[What is needed] Make an exact copy of all the records, one that contains none of the pictures.

** Provided material follows **

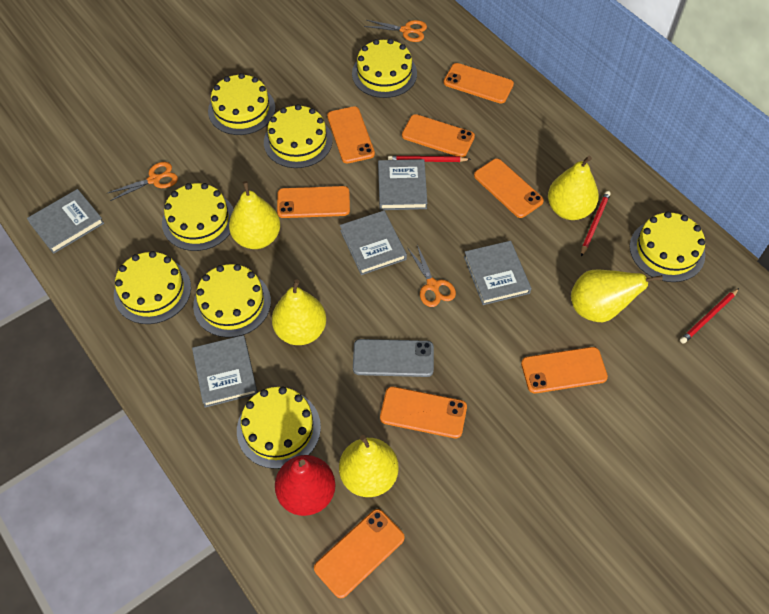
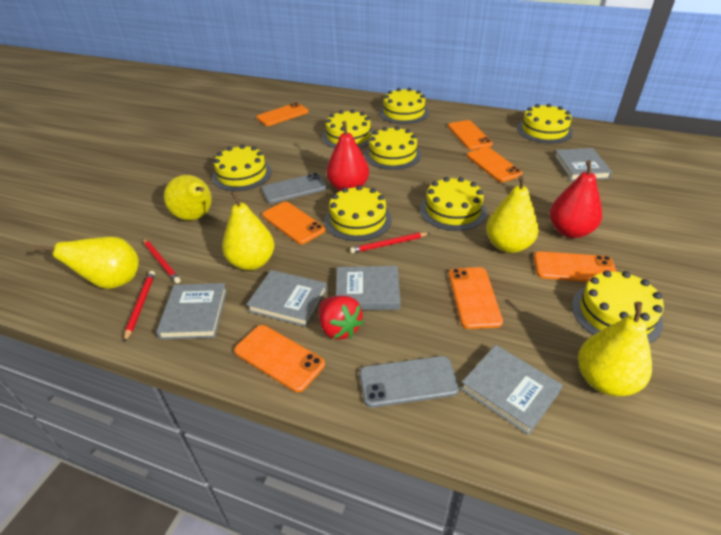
grey phone: 1 -> 2
orange phone: 8 -> 7
orange scissors: 3 -> 0
red pear: 1 -> 2
red strawberry: 0 -> 1

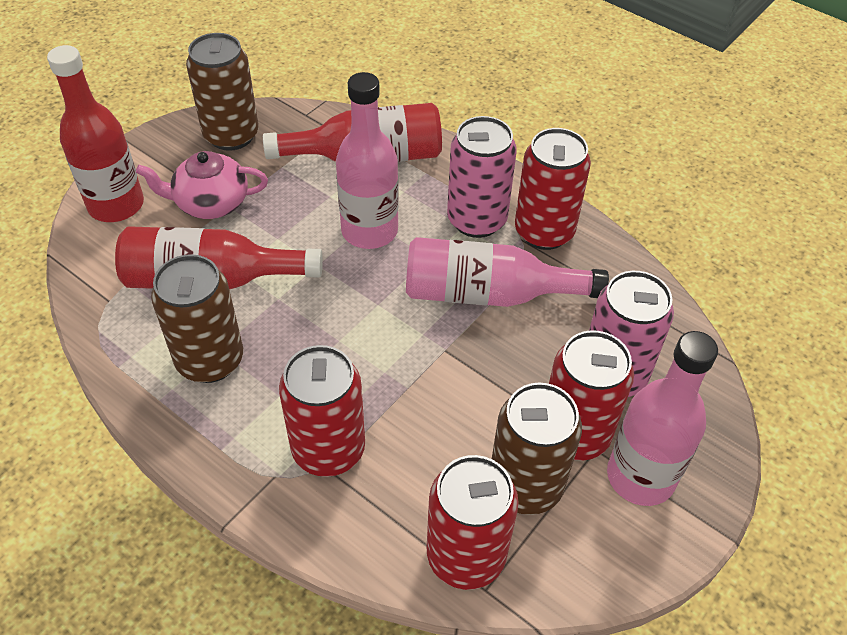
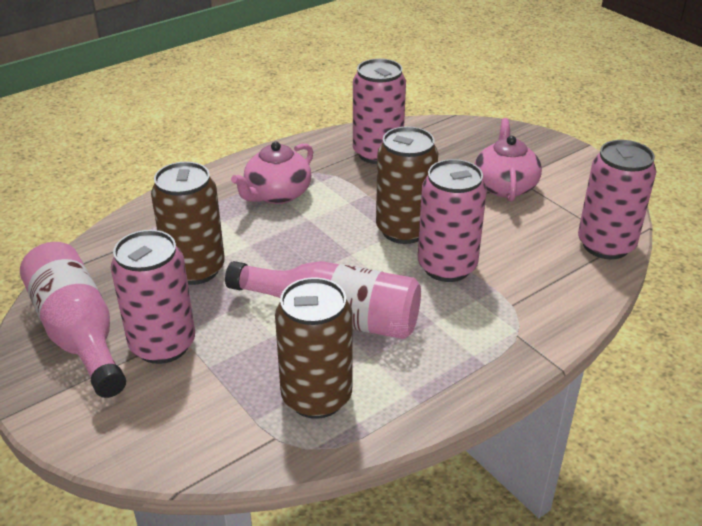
pink bottle: 3 -> 2
pink can: 2 -> 4
pink teapot: 1 -> 2
red bottle: 3 -> 0
red can: 4 -> 0

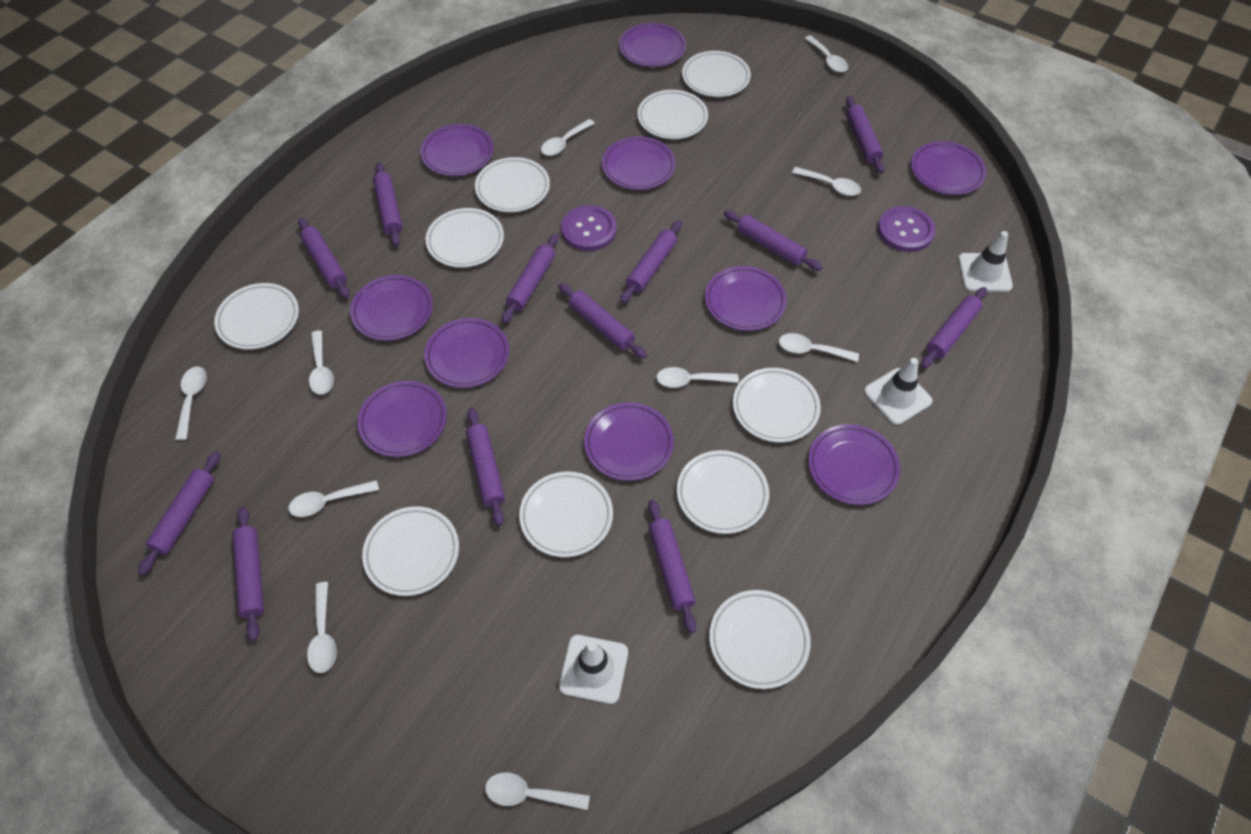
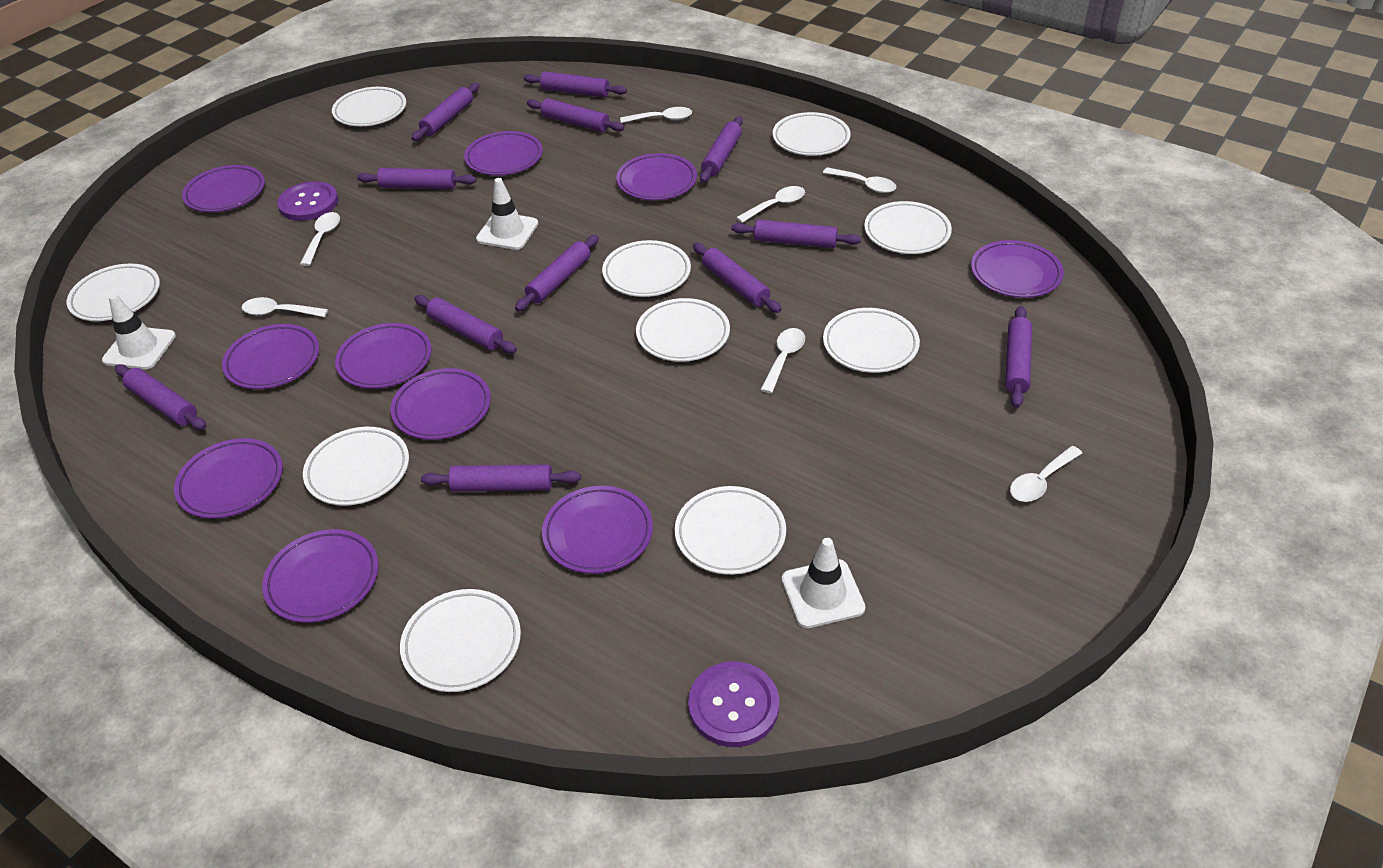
white spoon: 10 -> 7

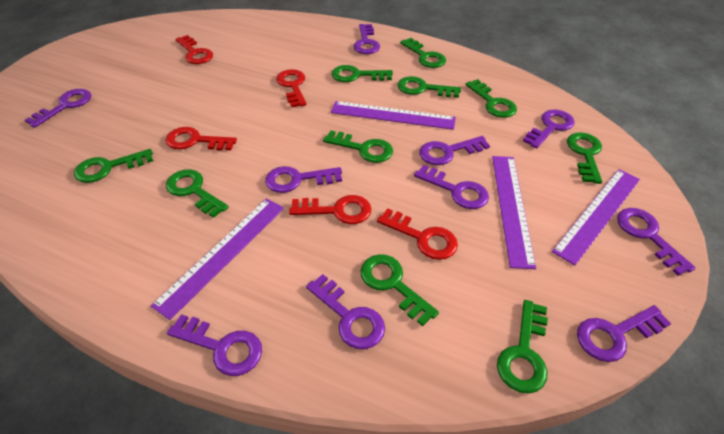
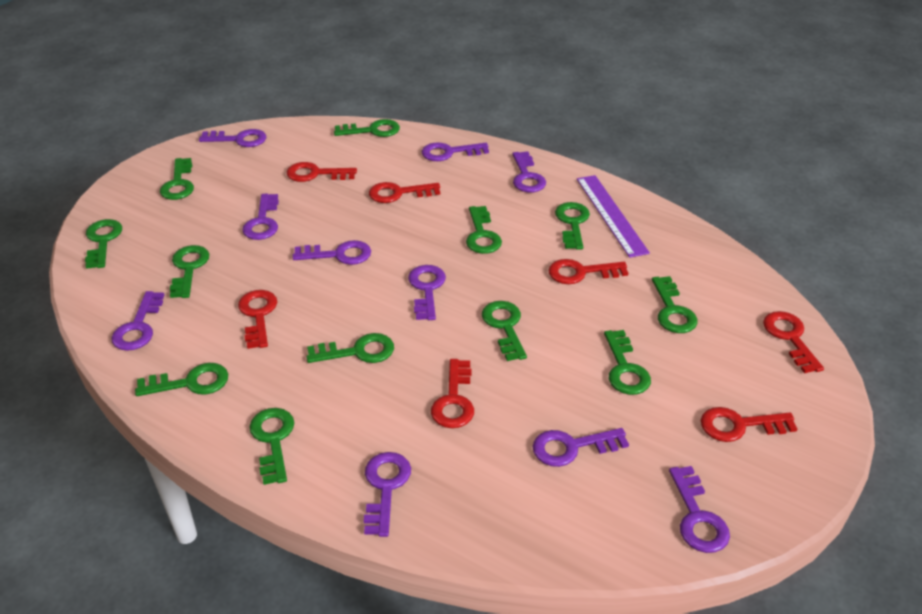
green key: 10 -> 12
purple ruler: 4 -> 1
red key: 5 -> 7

** End of Provided material **

[Result]
grey phone: 1 -> 2
orange phone: 8 -> 7
orange scissors: 3 -> 0
red pear: 1 -> 2
red strawberry: 0 -> 1

pink bottle: 3 -> 2
pink can: 2 -> 4
pink teapot: 1 -> 2
red bottle: 3 -> 0
red can: 4 -> 0

white spoon: 10 -> 7

green key: 10 -> 12
purple ruler: 4 -> 1
red key: 5 -> 7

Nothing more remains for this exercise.